Present every line of the records below as a numbered list, skipping blank lines. Leave the pictures out of your answer.

### Collection entries
BEGIN

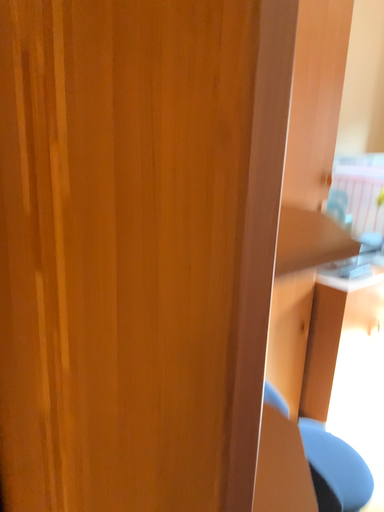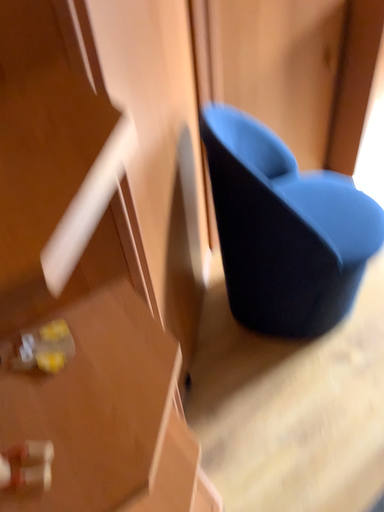
Question: Which way did the camera rotate in the video?

Choices:
 (A) rotated downward
 (B) rotated upward

Answer: (A)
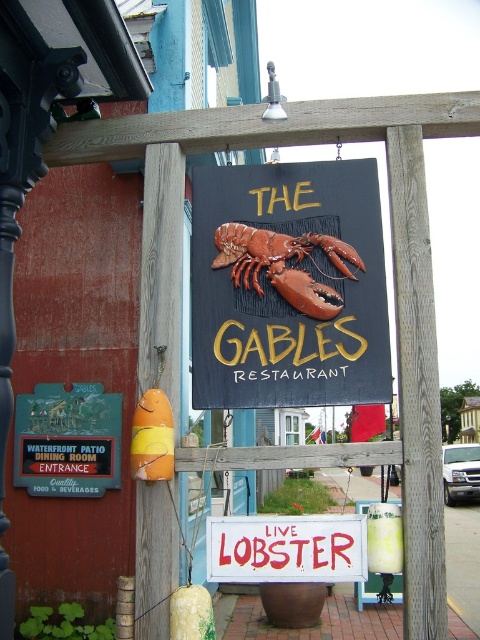
You are a painter hired to paint both the matte wooden signboard with lobster at center and the red painted wood sign at center. Which sign requires more paint due to its size?

The matte wooden signboard with lobster at center requires more paint because it has a larger size compared to the red painted wood sign at center.

You are a painter hired to touch up the signs at The Gables Restaurant. You need to reach both the matte wooden signboard with lobster at center and the red painted wood sign at center. Which sign should you tackle first if you want to start with the one that is higher up?

The matte wooden signboard with lobster at center is located above the red painted wood sign at center, so you should start with the matte wooden signboard with lobster at center first since it is higher up.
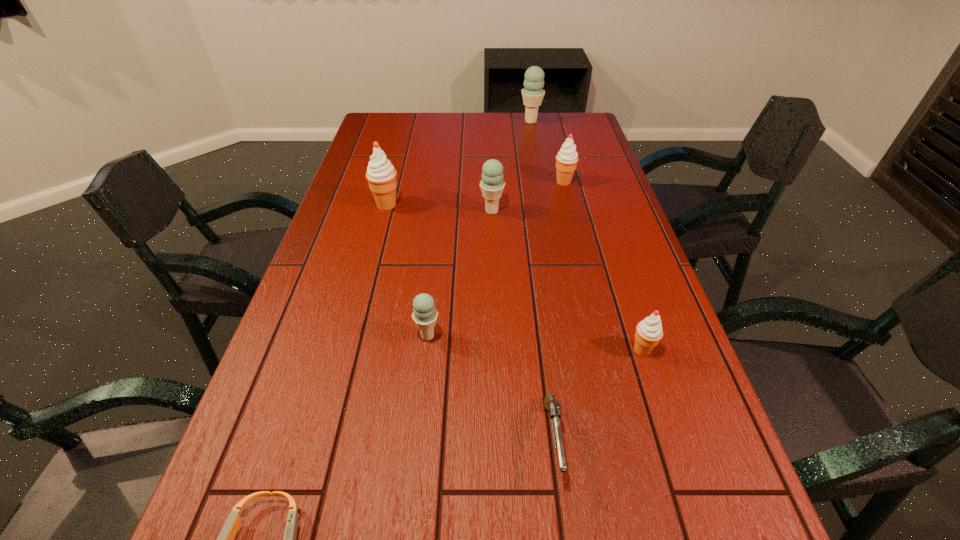
The height and width of the screenshot is (540, 960). I want to click on the nearest blue ice cream, so click(424, 314).

Where is `the smallest blue ice cream`? the smallest blue ice cream is located at coordinates (424, 314).

This screenshot has width=960, height=540. In order to click on gun in this screenshot , I will do `click(551, 405)`.

This screenshot has width=960, height=540. In order to click on the second shortest object in this screenshot , I will do `click(551, 405)`.

Identify the location of vacant space situated on the right of the rightmost blue ice cream. [x=589, y=122].

Locate an element on the screen. free space located 0.280m on the back of the leftmost red icecream is located at coordinates (400, 153).

Identify the location of free space located 0.370m on the front of the fifth nearest ice cream. (585, 266).

The width and height of the screenshot is (960, 540). What are the coordinates of `free space located on the front of the second nearest blue ice cream` in the screenshot? It's located at [494, 278].

The width and height of the screenshot is (960, 540). What are the coordinates of `vacant region located 0.280m on the front of the nearest red icecream` in the screenshot? It's located at (690, 499).

Find the location of `vacant space located on the right of the nearest blue ice cream`. vacant space located on the right of the nearest blue ice cream is located at coordinates (602, 336).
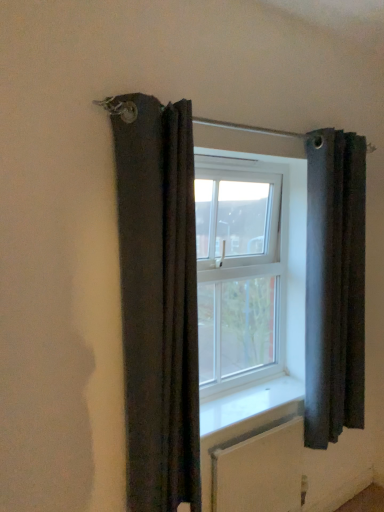
Question: Would you say clear glass window at center contains white smooth window sill at center?

Choices:
 (A) yes
 (B) no

Answer: (B)

Question: Considering the relative sizes of clear glass window at center and white smooth window sill at center in the image provided, is clear glass window at center bigger than white smooth window sill at center?

Choices:
 (A) no
 (B) yes

Answer: (B)

Question: From a real-world perspective, is clear glass window at center located beneath white smooth window sill at center?

Choices:
 (A) yes
 (B) no

Answer: (B)

Question: Is clear glass window at center oriented towards white smooth window sill at center?

Choices:
 (A) no
 (B) yes

Answer: (B)

Question: Can you confirm if clear glass window at center is positioned to the right of white smooth window sill at center?

Choices:
 (A) no
 (B) yes

Answer: (A)

Question: Is clear glass window at center closer to the viewer compared to white smooth window sill at center?

Choices:
 (A) yes
 (B) no

Answer: (B)

Question: Does white textured radiator at lower center have a smaller size compared to dark gray fabric curtain at right, the 1th curtain when ordered from back to front?

Choices:
 (A) yes
 (B) no

Answer: (A)

Question: Does white textured radiator at lower center have a lesser height compared to dark gray fabric curtain at right, the 1th curtain when ordered from back to front?

Choices:
 (A) yes
 (B) no

Answer: (A)

Question: Does white textured radiator at lower center appear on the right side of dark gray fabric curtain at right, acting as the 1th curtain starting from the right?

Choices:
 (A) yes
 (B) no

Answer: (B)

Question: Can you confirm if white textured radiator at lower center is positioned to the left of dark gray fabric curtain at right, the 1th curtain when ordered from back to front?

Choices:
 (A) yes
 (B) no

Answer: (A)

Question: Can you confirm if white textured radiator at lower center is wider than dark gray fabric curtain at right, acting as the 1th curtain starting from the right?

Choices:
 (A) no
 (B) yes

Answer: (A)

Question: Considering the relative sizes of white textured radiator at lower center and dark gray fabric curtain at right, acting as the 1th curtain starting from the right, in the image provided, is white textured radiator at lower center bigger than dark gray fabric curtain at right, acting as the 1th curtain starting from the right,?

Choices:
 (A) no
 (B) yes

Answer: (A)

Question: Considering the relative positions of dark gray fabric curtain at right, the 2th curtain in the left-to-right sequence, and white textured radiator at lower center in the image provided, is dark gray fabric curtain at right, the 2th curtain in the left-to-right sequence, in front of white textured radiator at lower center?

Choices:
 (A) yes
 (B) no

Answer: (B)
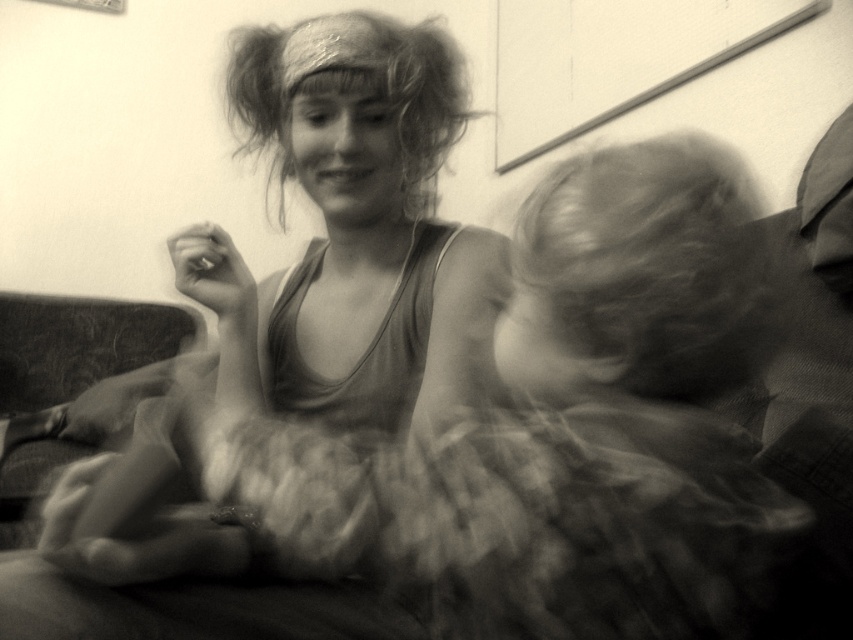
Who is positioned more to the left, matte fabric dress at center or curly hair at upper center?

From the viewer's perspective, matte fabric dress at center appears more on the left side.

Identify the location of matte fabric dress at center. Image resolution: width=853 pixels, height=640 pixels. (347, 230).

Who is more forward, (308, 284) or (697, 234)?

Point (697, 234) is more forward.

Can you confirm if matte fabric dress at center is wider than blonde fuzzy hair at right?

Yes.

Identify the location of matte fabric dress at center. Image resolution: width=853 pixels, height=640 pixels. (347, 230).

Who is more distant from viewer, (708, 388) or (424, 246)?

A: The point (424, 246) is behind.

Between point (572, 243) and point (228, 244), which one is positioned in front?

Point (572, 243) is in front.

Locate an element on the screen. smooth fabric dress at center is located at coordinates (563, 428).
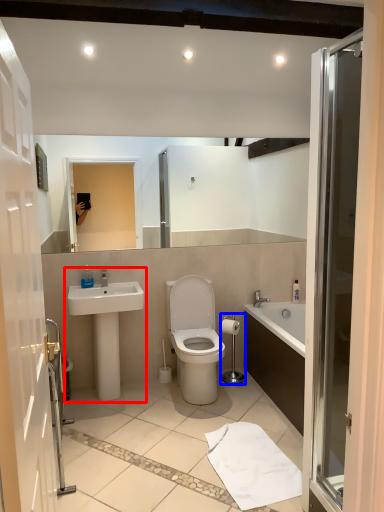
Question: Which object appears farthest to the camera in this image, sink (highlighted by a red box) or towel bar (highlighted by a blue box)?

Choices:
 (A) sink
 (B) towel bar

Answer: (B)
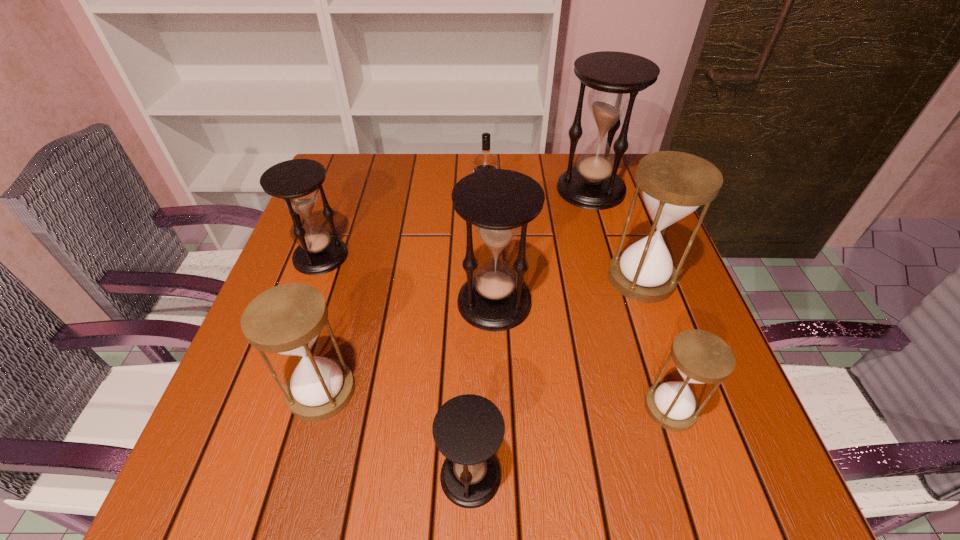
Identify the location of free space between the farthest white hourglass and the tallest object. (616, 234).

At what (x,y) coordinates should I click in order to perform the action: click on free spot between the second biggest black hourglass and the smallest white hourglass. Please return your answer as a coordinate pair (x, y). Looking at the image, I should click on (583, 355).

Where is `free area in between the tallest object and the nearest hourglass`? free area in between the tallest object and the nearest hourglass is located at coordinates (531, 333).

The width and height of the screenshot is (960, 540). Identify the location of free spot between the farthest black hourglass and the second smallest white hourglass. (456, 290).

Image resolution: width=960 pixels, height=540 pixels. I want to click on vacant space that is in between the third smallest black hourglass and the farthest hourglass, so click(542, 246).

At what (x,y) coordinates should I click in order to perform the action: click on vacant area between the tallest object and the biggest white hourglass. Please return your answer as a coordinate pair (x, y). Image resolution: width=960 pixels, height=540 pixels. Looking at the image, I should click on (616, 234).

At what (x,y) coordinates should I click in order to perform the action: click on free spot between the farthest white hourglass and the second biggest white hourglass. Please return your answer as a coordinate pair (x, y). The width and height of the screenshot is (960, 540). Looking at the image, I should click on (482, 335).

Locate an element on the screen. Image resolution: width=960 pixels, height=540 pixels. object that is the fourth closest to the second biggest black hourglass is located at coordinates coord(701,357).

Locate which object ranks sixth in proximity to the vodka. Please provide its 2D coordinates. Your answer should be formatted as a tuple, i.e. [(x, y)], where the tuple contains the x and y coordinates of a point satisfying the conditions above.

[(701, 357)]

Identify which hourglass is the second nearest to the third biggest black hourglass. Please provide its 2D coordinates. Your answer should be formatted as a tuple, i.e. [(x, y)], where the tuple contains the x and y coordinates of a point satisfying the conditions above.

[(498, 202)]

END

### Answer to the problem
1. Question: Which way did the camera rotate in the video?
2. Choices:
3.  (A) rotated downward
4.  (B) rotated upward
5. Answer: (A)
6. You are a painter hired to paint both the matte wooden signboard with lobster at center and the red painted wood sign at center. Which sign requires more paint due to its size?
7. The matte wooden signboard with lobster at center requires more paint because it has a larger size compared to the red painted wood sign at center.
8. You are a painter hired to touch up the signs at The Gables Restaurant. You need to reach both the matte wooden signboard with lobster at center and the red painted wood sign at center. Which sign should you tackle first if you want to start with the one that is higher up?
9. The matte wooden signboard with lobster at center is located above the red painted wood sign at center, so you should start with the matte wooden signboard with lobster at center first since it is higher up.
10. The height and width of the screenshot is (540, 960). I want to click on the nearest blue ice cream, so click(424, 314).
11. Where is `the smallest blue ice cream`? the smallest blue ice cream is located at coordinates (424, 314).
12. This screenshot has width=960, height=540. In order to click on gun in this screenshot , I will do `click(551, 405)`.
13. This screenshot has width=960, height=540. In order to click on the second shortest object in this screenshot , I will do `click(551, 405)`.
14. Identify the location of vacant space situated on the right of the rightmost blue ice cream. [x=589, y=122].
15. Locate an element on the screen. free space located 0.280m on the back of the leftmost red icecream is located at coordinates (400, 153).
16. Identify the location of free space located 0.370m on the front of the fifth nearest ice cream. (585, 266).
17. The width and height of the screenshot is (960, 540). What are the coordinates of `free space located on the front of the second nearest blue ice cream` in the screenshot? It's located at [494, 278].
18. The width and height of the screenshot is (960, 540). What are the coordinates of `vacant region located 0.280m on the front of the nearest red icecream` in the screenshot? It's located at (690, 499).
19. Find the location of `vacant space located on the right of the nearest blue ice cream`. vacant space located on the right of the nearest blue ice cream is located at coordinates (602, 336).
20. Question: Would you say clear glass window at center contains white smooth window sill at center?
21. Choices:
22.  (A) yes
23.  (B) no
24. Answer: (B)
25. Question: Considering the relative sizes of clear glass window at center and white smooth window sill at center in the image provided, is clear glass window at center bigger than white smooth window sill at center?
26. Choices:
27.  (A) no
28.  (B) yes
29. Answer: (B)
30. Question: From a real-world perspective, is clear glass window at center located beneath white smooth window sill at center?
31. Choices:
32.  (A) yes
33.  (B) no
34. Answer: (B)
35. Question: Is clear glass window at center oriented towards white smooth window sill at center?
36. Choices:
37.  (A) no
38.  (B) yes
39. Answer: (B)
40. Question: Can you confirm if clear glass window at center is positioned to the right of white smooth window sill at center?
41. Choices:
42.  (A) no
43.  (B) yes
44. Answer: (A)
45. Question: Is clear glass window at center closer to the viewer compared to white smooth window sill at center?
46. Choices:
47.  (A) yes
48.  (B) no
49. Answer: (B)
50. Question: Does white textured radiator at lower center have a smaller size compared to dark gray fabric curtain at right, the 1th curtain when ordered from back to front?
51. Choices:
52.  (A) yes
53.  (B) no
54. Answer: (A)
55. Question: Does white textured radiator at lower center have a lesser height compared to dark gray fabric curtain at right, the 1th curtain when ordered from back to front?
56. Choices:
57.  (A) yes
58.  (B) no
59. Answer: (A)
60. Question: Does white textured radiator at lower center appear on the right side of dark gray fabric curtain at right, acting as the 1th curtain starting from the right?
61. Choices:
62.  (A) yes
63.  (B) no
64. Answer: (B)
65. Question: Can you confirm if white textured radiator at lower center is positioned to the left of dark gray fabric curtain at right, the 1th curtain when ordered from back to front?
66. Choices:
67.  (A) yes
68.  (B) no
69. Answer: (A)
70. Question: Can you confirm if white textured radiator at lower center is wider than dark gray fabric curtain at right, acting as the 1th curtain starting from the right?
71. Choices:
72.  (A) no
73.  (B) yes
74. Answer: (A)
75. Question: Considering the relative sizes of white textured radiator at lower center and dark gray fabric curtain at right, acting as the 1th curtain starting from the right, in the image provided, is white textured radiator at lower center bigger than dark gray fabric curtain at right, acting as the 1th curtain starting from the right,?
76. Choices:
77.  (A) no
78.  (B) yes
79. Answer: (A)
80. Question: Considering the relative positions of dark gray fabric curtain at right, the 2th curtain in the left-to-right sequence, and white textured radiator at lower center in the image provided, is dark gray fabric curtain at right, the 2th curtain in the left-to-right sequence, in front of white textured radiator at lower center?
81. Choices:
82.  (A) yes
83.  (B) no
84. Answer: (B)
85. Who is positioned more to the left, matte fabric dress at center or curly hair at upper center?
86. From the viewer's perspective, matte fabric dress at center appears more on the left side.
87. Identify the location of matte fabric dress at center. Image resolution: width=853 pixels, height=640 pixels. (347, 230).
88. Who is more forward, (308, 284) or (697, 234)?
89. Point (697, 234) is more forward.
90. Can you confirm if matte fabric dress at center is wider than blonde fuzzy hair at right?
91. Yes.
92. Identify the location of matte fabric dress at center. Image resolution: width=853 pixels, height=640 pixels. (347, 230).
93. Who is more distant from viewer, (708, 388) or (424, 246)?
94. A: The point (424, 246) is behind.
95. Between point (572, 243) and point (228, 244), which one is positioned in front?
96. Point (572, 243) is in front.
97. Locate an element on the screen. smooth fabric dress at center is located at coordinates (563, 428).
98. Question: Which object appears farthest to the camera in this image, sink (highlighted by a red box) or towel bar (highlighted by a blue box)?
99. Choices:
100.  (A) sink
101.  (B) towel bar
102. Answer: (B)
103. Identify the location of free space between the farthest white hourglass and the tallest object. (616, 234).
104. At what (x,y) coordinates should I click in order to perform the action: click on free spot between the second biggest black hourglass and the smallest white hourglass. Please return your answer as a coordinate pair (x, y). Looking at the image, I should click on (583, 355).
105. Where is `free area in between the tallest object and the nearest hourglass`? free area in between the tallest object and the nearest hourglass is located at coordinates (531, 333).
106. The width and height of the screenshot is (960, 540). Identify the location of free spot between the farthest black hourglass and the second smallest white hourglass. (456, 290).
107. Image resolution: width=960 pixels, height=540 pixels. I want to click on vacant space that is in between the third smallest black hourglass and the farthest hourglass, so click(542, 246).
108. At what (x,y) coordinates should I click in order to perform the action: click on vacant area between the tallest object and the biggest white hourglass. Please return your answer as a coordinate pair (x, y). Image resolution: width=960 pixels, height=540 pixels. Looking at the image, I should click on (616, 234).
109. At what (x,y) coordinates should I click in order to perform the action: click on free spot between the farthest white hourglass and the second biggest white hourglass. Please return your answer as a coordinate pair (x, y). The width and height of the screenshot is (960, 540). Looking at the image, I should click on (482, 335).
110. Locate an element on the screen. Image resolution: width=960 pixels, height=540 pixels. object that is the fourth closest to the second biggest black hourglass is located at coordinates coord(701,357).
111. Locate which object ranks sixth in proximity to the vodka. Please provide its 2D coordinates. Your answer should be formatted as a tuple, i.e. [(x, y)], where the tuple contains the x and y coordinates of a point satisfying the conditions above.
112. [(701, 357)]
113. Identify which hourglass is the second nearest to the third biggest black hourglass. Please provide its 2D coordinates. Your answer should be formatted as a tuple, i.e. [(x, y)], where the tuple contains the x and y coordinates of a point satisfying the conditions above.
114. [(498, 202)]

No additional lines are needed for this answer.